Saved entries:

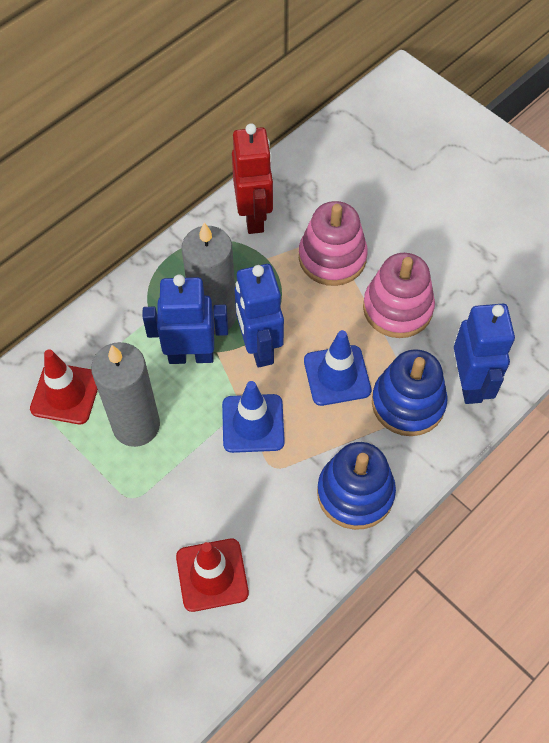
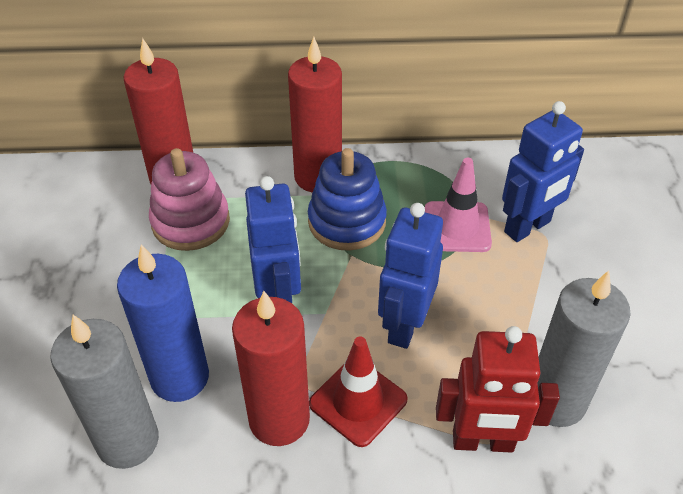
blue candle: 0 -> 1
blue stacking toy: 2 -> 1
blue traffic cone: 2 -> 0
pink stacking toy: 2 -> 1
pink traffic cone: 0 -> 1
red candle: 0 -> 3
red traffic cone: 2 -> 1

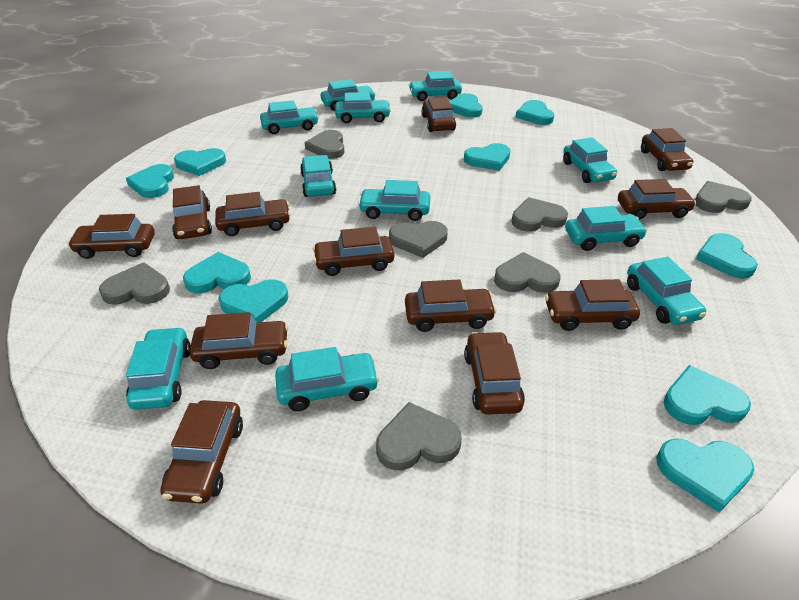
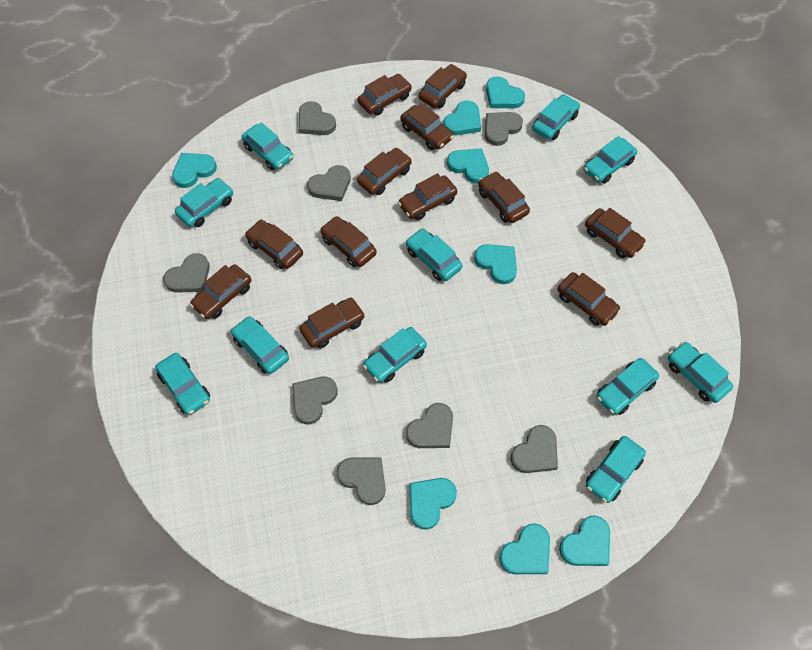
grey heart: 7 -> 8
turquoise heart: 10 -> 8

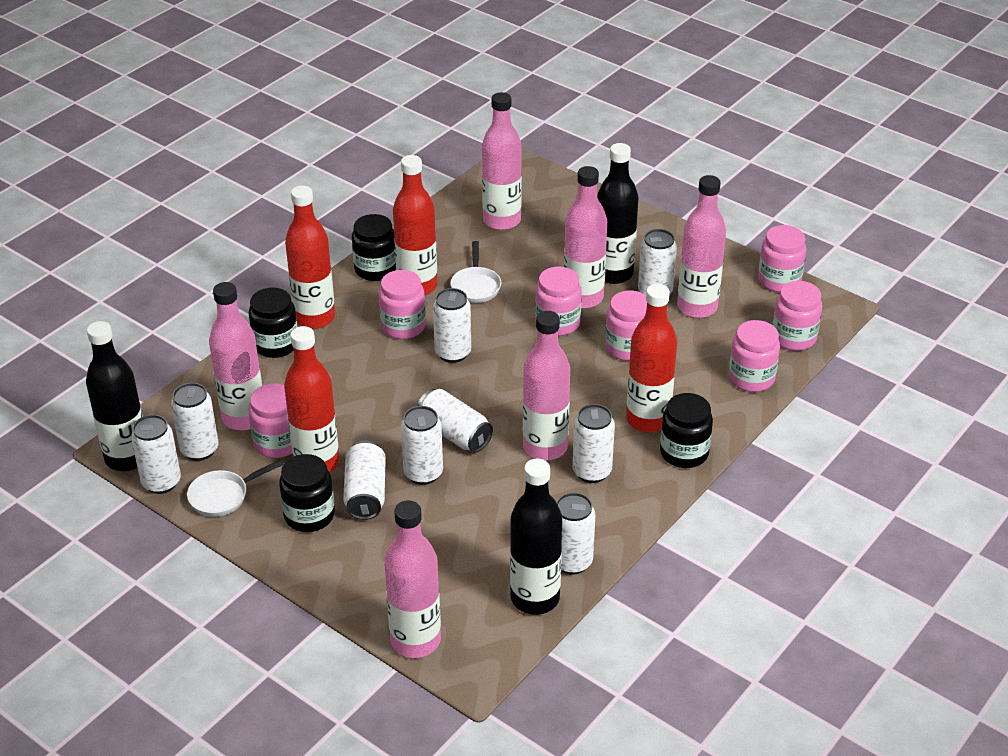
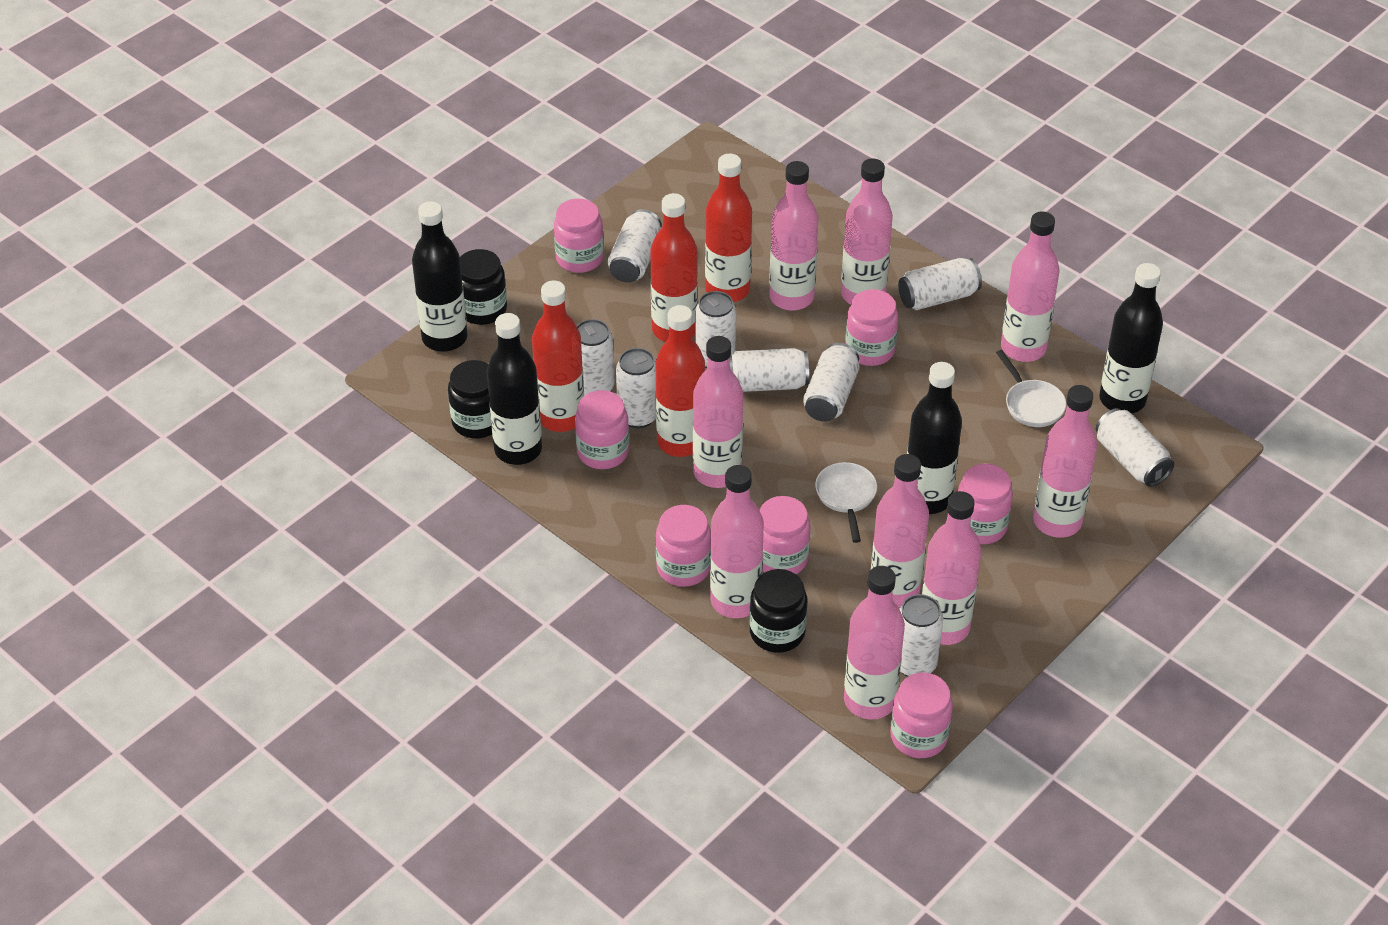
black bottle: 3 -> 4
black jar: 4 -> 3
pink bottle: 6 -> 9

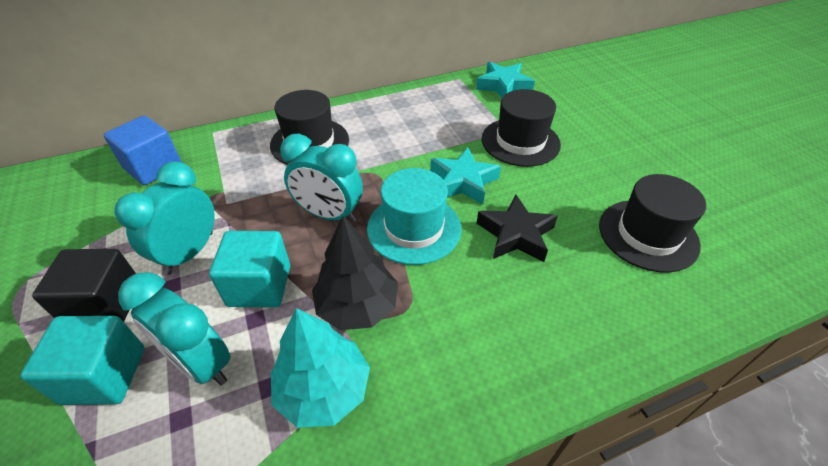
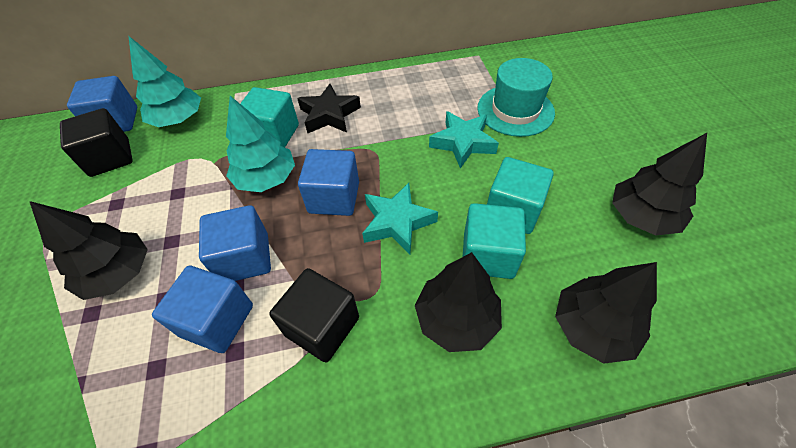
black cube: 1 -> 2
black hat: 3 -> 0
black tree: 1 -> 4
blue cube: 1 -> 4
turquoise clock: 3 -> 0
turquoise cube: 2 -> 3
turquoise tree: 1 -> 2

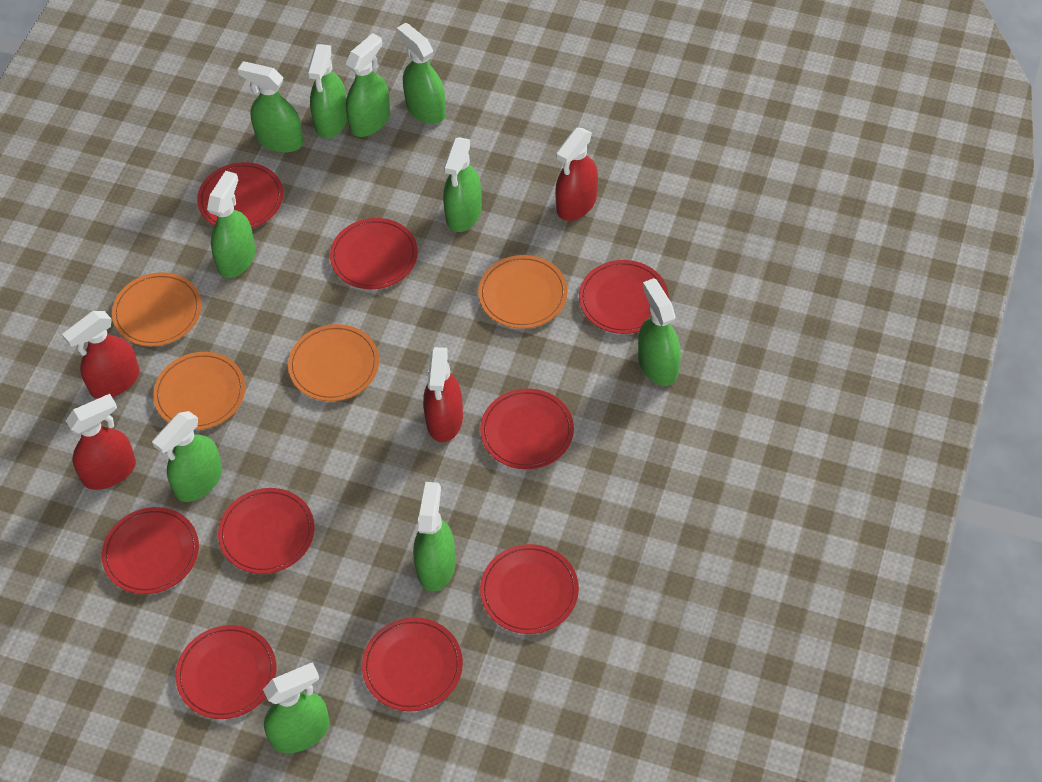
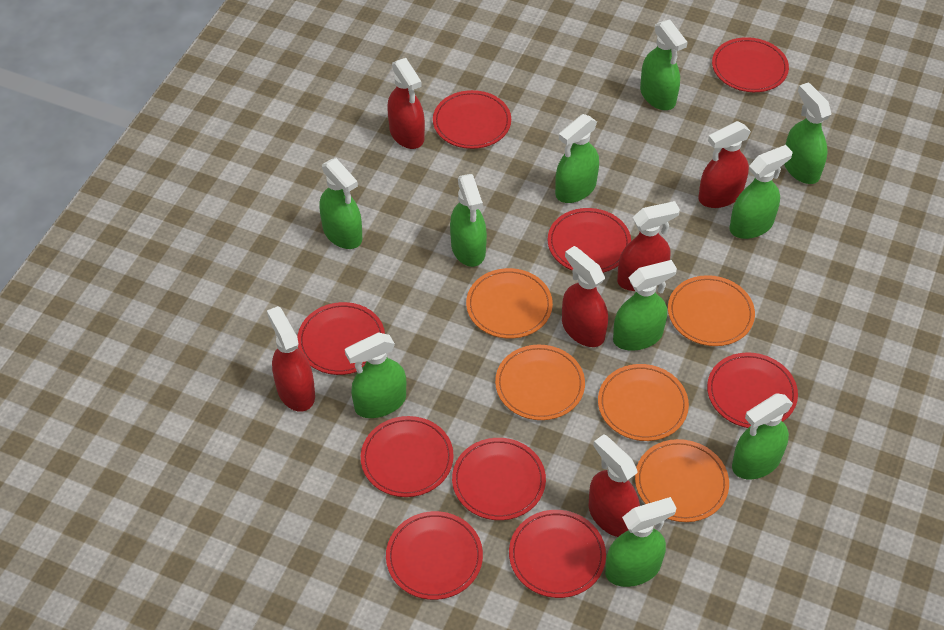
orange plate: 4 -> 5
red spray bottle: 4 -> 6

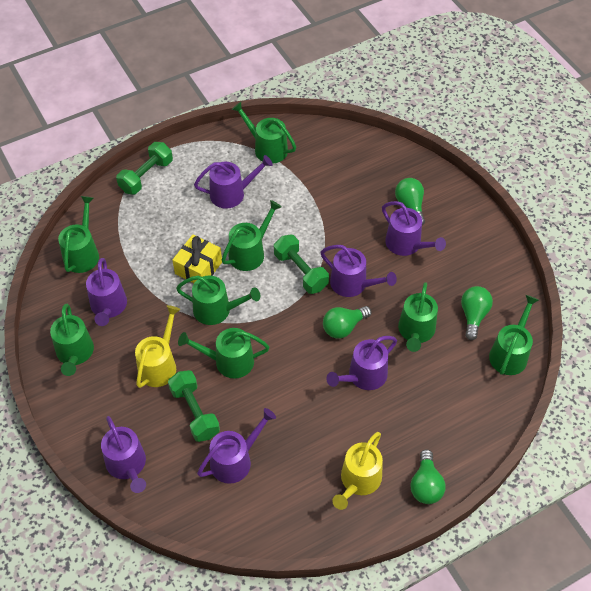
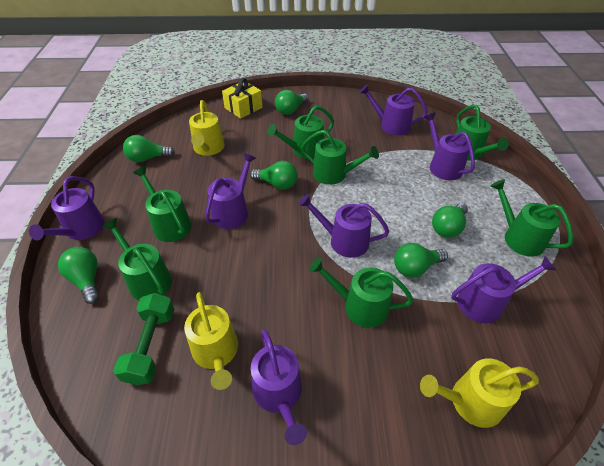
green dumbbell: 3 -> 1
green light bulb: 4 -> 6
green watering can: 8 -> 7
yellow watering can: 2 -> 3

What is needed: The response has to be an exact copy of all the data, pictures excluded.

Result:
blue candle: 0 -> 1
blue stacking toy: 2 -> 1
blue traffic cone: 2 -> 0
pink stacking toy: 2 -> 1
pink traffic cone: 0 -> 1
red candle: 0 -> 3
red traffic cone: 2 -> 1

grey heart: 7 -> 8
turquoise heart: 10 -> 8

black bottle: 3 -> 4
black jar: 4 -> 3
pink bottle: 6 -> 9

black cube: 1 -> 2
black hat: 3 -> 0
black tree: 1 -> 4
blue cube: 1 -> 4
turquoise clock: 3 -> 0
turquoise cube: 2 -> 3
turquoise tree: 1 -> 2

orange plate: 4 -> 5
red spray bottle: 4 -> 6

green dumbbell: 3 -> 1
green light bulb: 4 -> 6
green watering can: 8 -> 7
yellow watering can: 2 -> 3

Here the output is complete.